**DIRECTIONS**:
Exclude all pictures, then restate the entries below word for word.

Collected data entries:
########################################
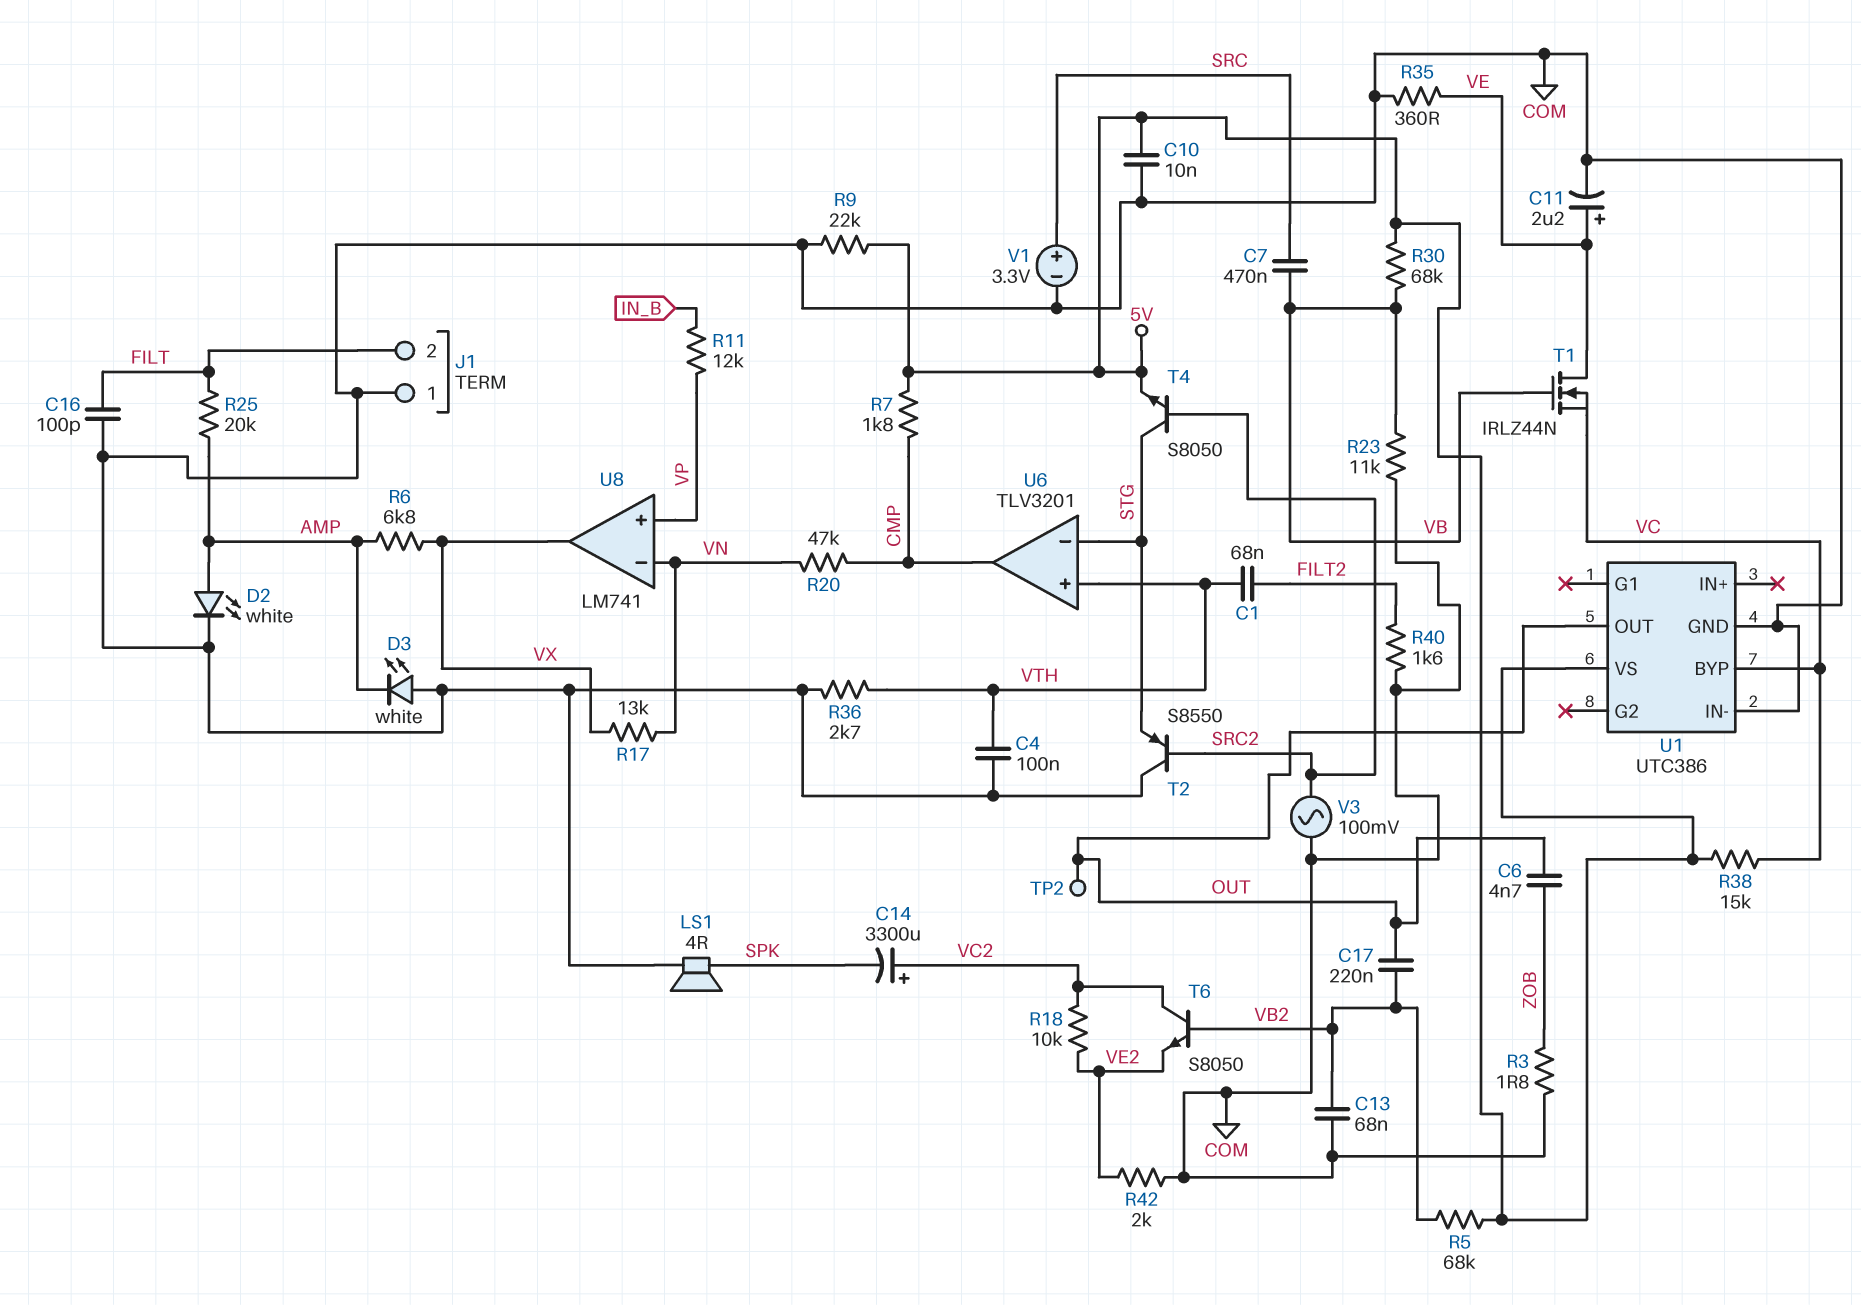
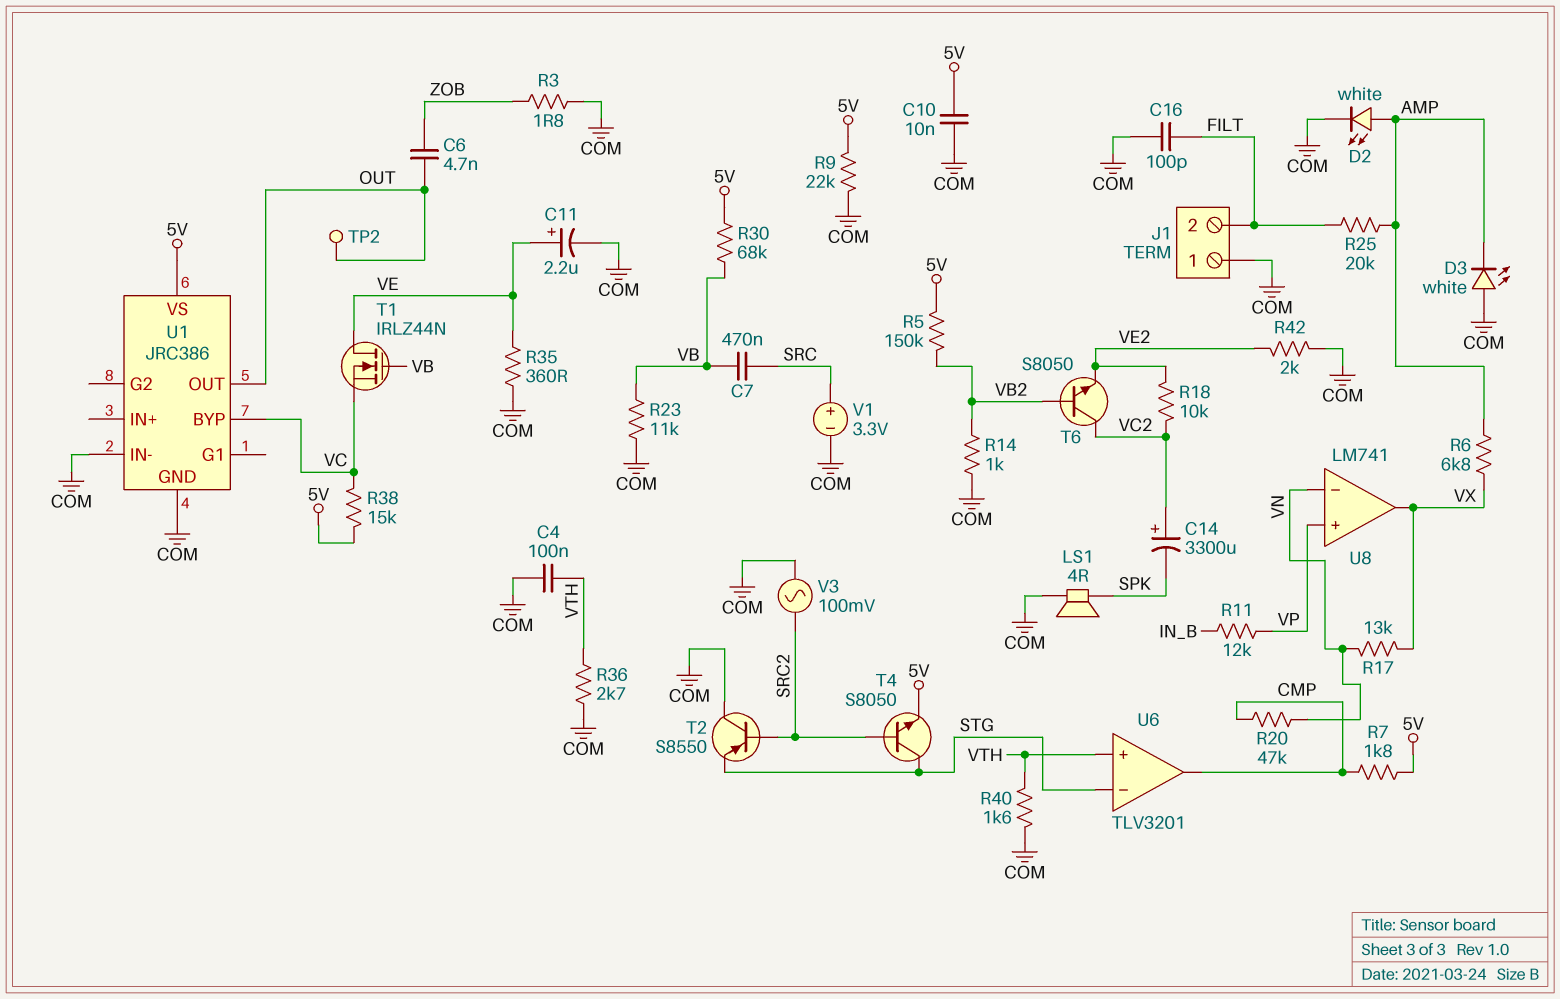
C1: 68nF (FILT2, VTH) -> none
C13: 68nF (COM, VB2) -> none
C17: 220nF (OUT, VB2) -> none
R5: 68k (5V, VB2) -> 150k (5V, VB2)
R14: none -> 1k (COM, VB2)
R40: 1.6k (COM, FILT2) -> 1.6k (COM, VTH)
U1: UTC386 -> JRC386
########################################
**RESPONSE AREA**:
C1: 68nF (FILT2, VTH) -> none
C13: 68nF (COM, VB2) -> none
C17: 220nF (OUT, VB2) -> none
R5: 68k (5V, VB2) -> 150k (5V, VB2)
R14: none -> 1k (COM, VB2)
R40: 1.6k (COM, FILT2) -> 1.6k (COM, VTH)
U1: UTC386 -> JRC386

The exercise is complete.